[Task data]

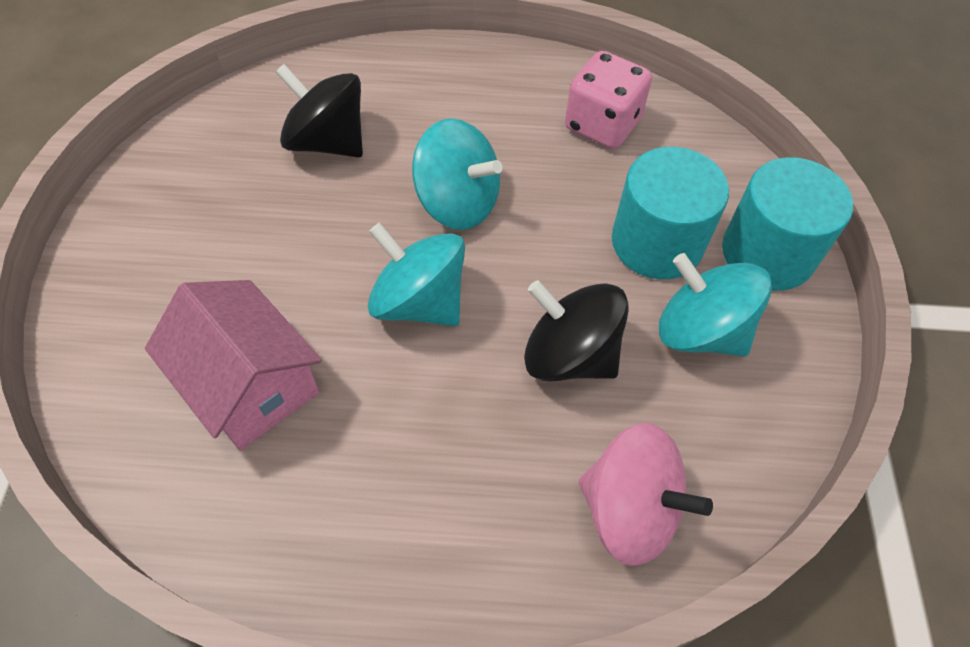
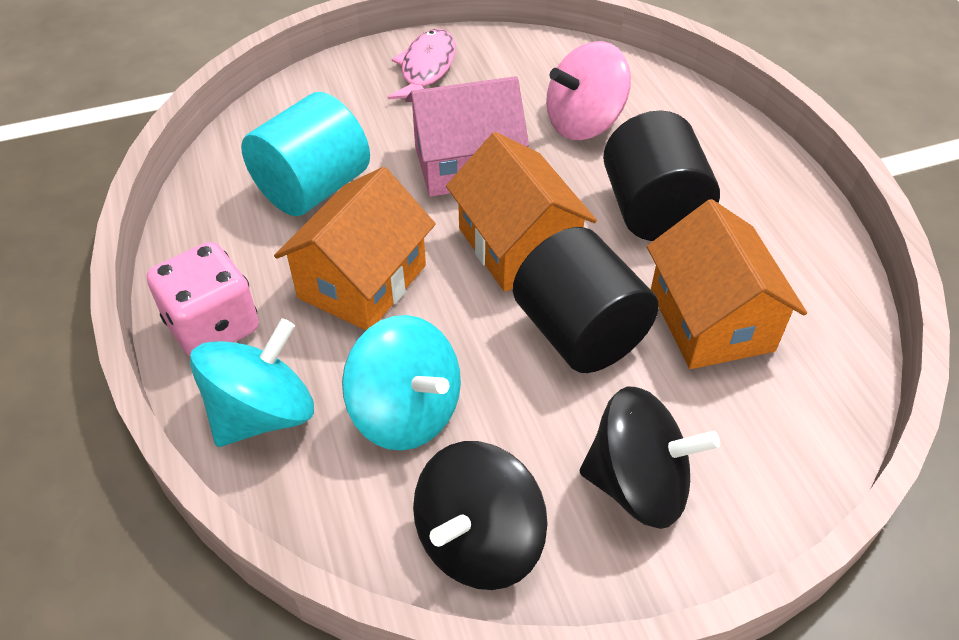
black cylinder: 0 -> 2
orange house: 0 -> 3
pink fish: 0 -> 1
turquoise cylinder: 2 -> 1
turquoise spinning top: 3 -> 2

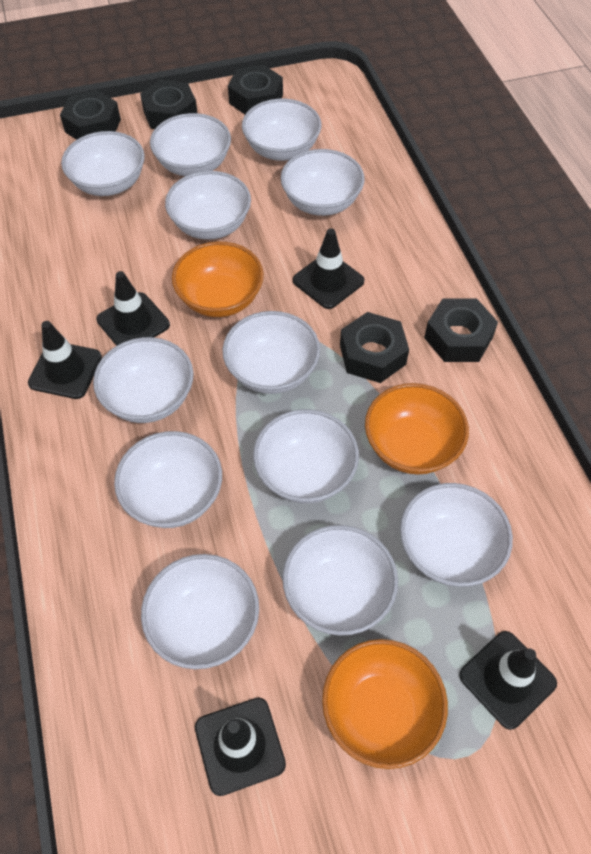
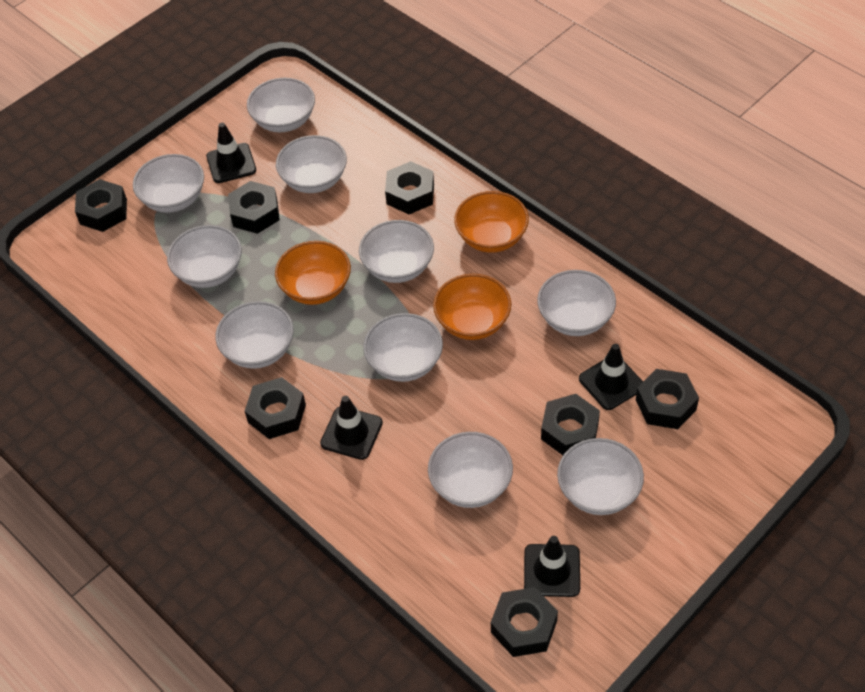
black nut: 5 -> 7
black traffic cone: 5 -> 4
white bowl: 12 -> 10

[/Task data]

Task directions:
Your answer must be the full listing, reproduced word for word, without its pictures.

Written answer:
black cylinder: 0 -> 2
orange house: 0 -> 3
pink fish: 0 -> 1
turquoise cylinder: 2 -> 1
turquoise spinning top: 3 -> 2

black nut: 5 -> 7
black traffic cone: 5 -> 4
white bowl: 12 -> 10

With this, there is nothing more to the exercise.